[PROBLEM STATEMENT] Among the entries below, find the lines with the word "degrees" and copy them.

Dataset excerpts
----------------------------------------

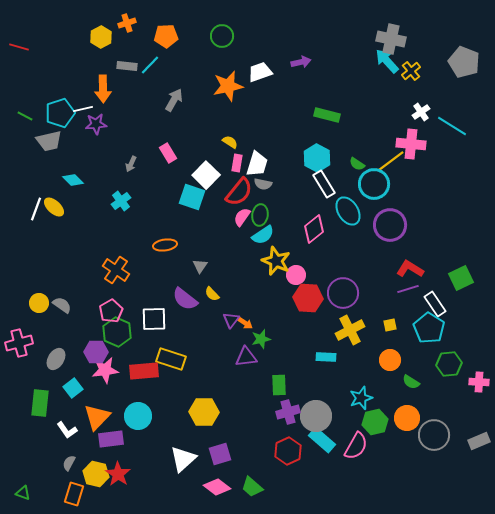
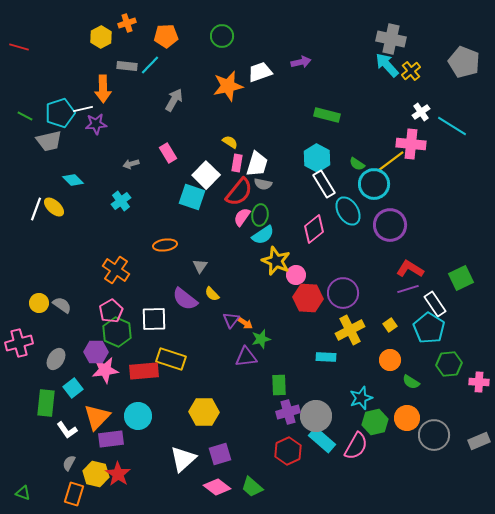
cyan arrow at (387, 61): moved 4 px down
gray arrow at (131, 164): rotated 49 degrees clockwise
yellow square at (390, 325): rotated 24 degrees counterclockwise
green rectangle at (40, 403): moved 6 px right
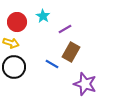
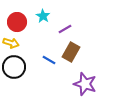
blue line: moved 3 px left, 4 px up
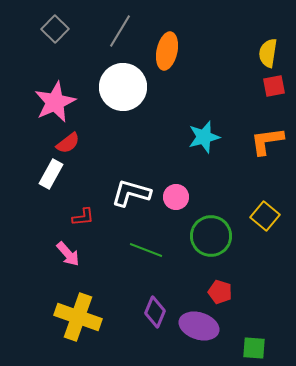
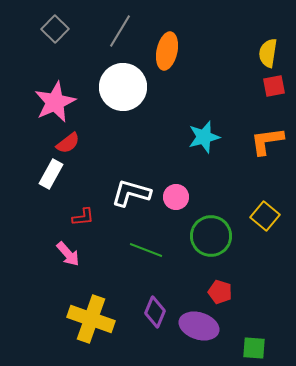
yellow cross: moved 13 px right, 2 px down
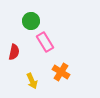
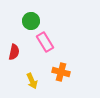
orange cross: rotated 18 degrees counterclockwise
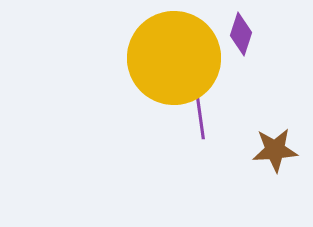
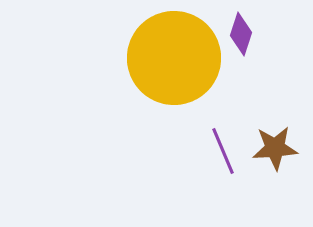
purple line: moved 23 px right, 36 px down; rotated 15 degrees counterclockwise
brown star: moved 2 px up
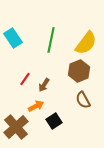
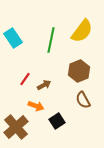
yellow semicircle: moved 4 px left, 12 px up
brown arrow: rotated 152 degrees counterclockwise
orange arrow: rotated 49 degrees clockwise
black square: moved 3 px right
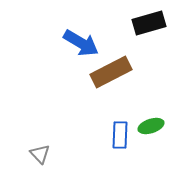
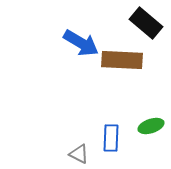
black rectangle: moved 3 px left; rotated 56 degrees clockwise
brown rectangle: moved 11 px right, 12 px up; rotated 30 degrees clockwise
blue rectangle: moved 9 px left, 3 px down
gray triangle: moved 39 px right; rotated 20 degrees counterclockwise
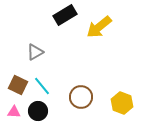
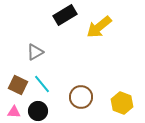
cyan line: moved 2 px up
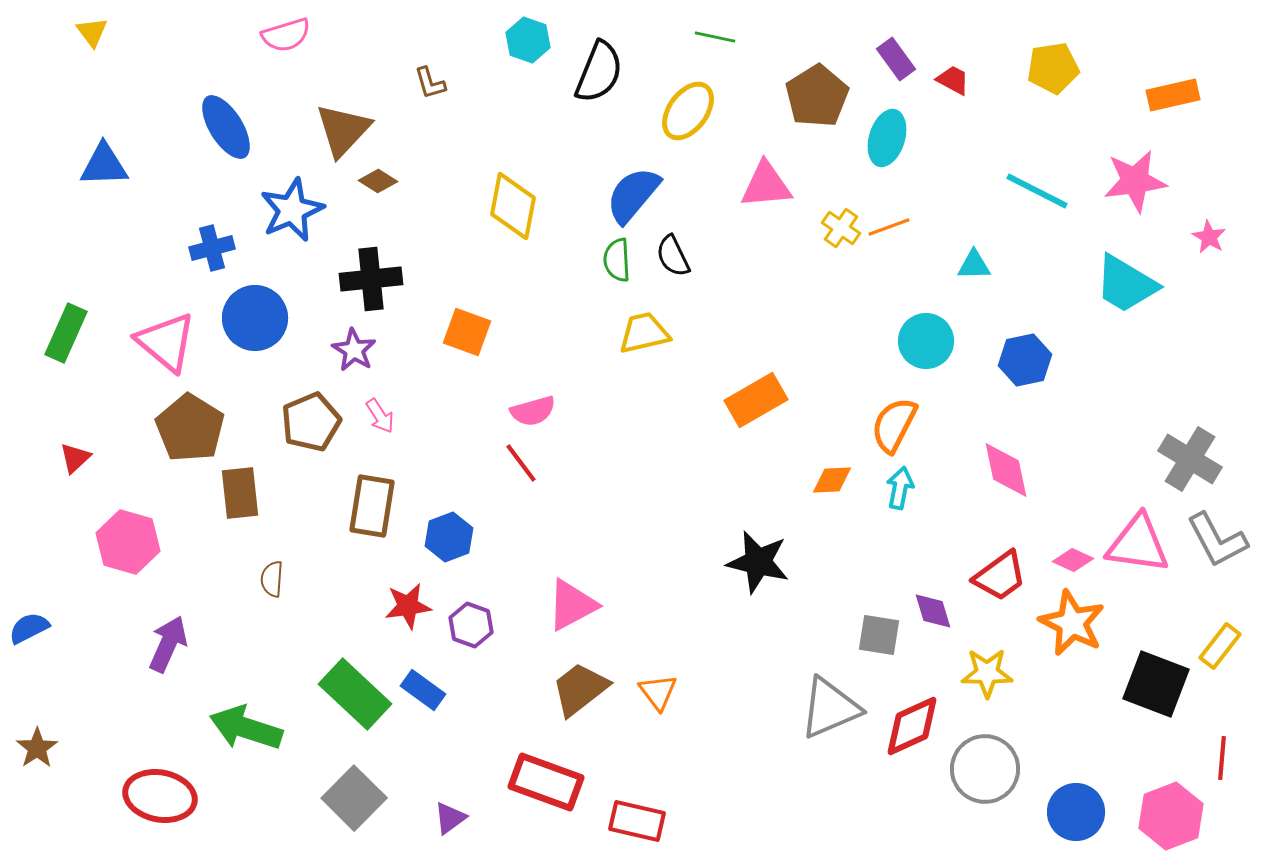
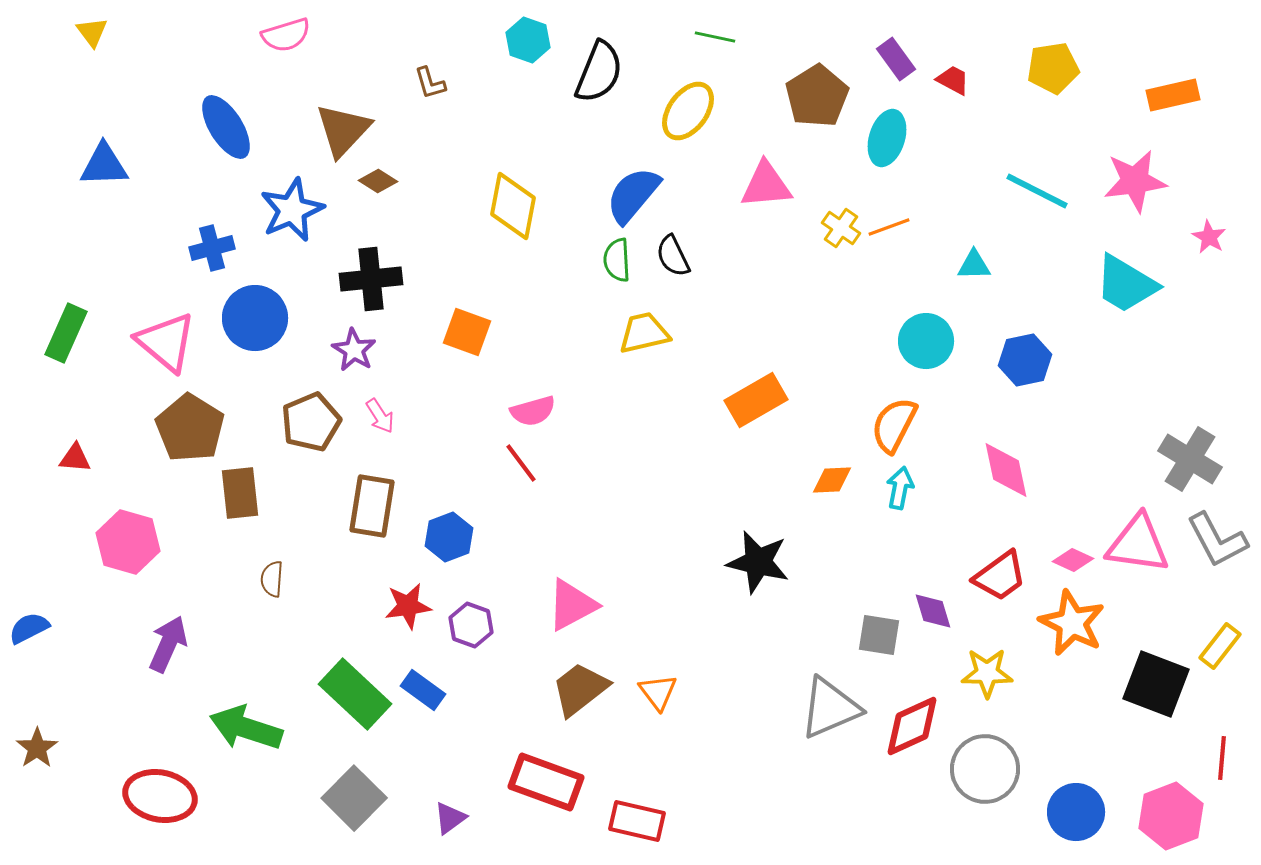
red triangle at (75, 458): rotated 48 degrees clockwise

----------------------------------------

[EXERCISE SOLUTION]
gray arrow at (131, 164): rotated 49 degrees clockwise
yellow square at (390, 325): rotated 24 degrees counterclockwise
orange cross: rotated 18 degrees counterclockwise
purple line: moved 23 px right, 36 px down; rotated 15 degrees counterclockwise
brown arrow: rotated 152 degrees counterclockwise
orange arrow: rotated 49 degrees clockwise
black rectangle: moved 3 px left; rotated 56 degrees clockwise
brown rectangle: moved 11 px right, 12 px up; rotated 30 degrees clockwise
gray triangle: moved 39 px right; rotated 20 degrees counterclockwise
red triangle at (75, 458): rotated 48 degrees clockwise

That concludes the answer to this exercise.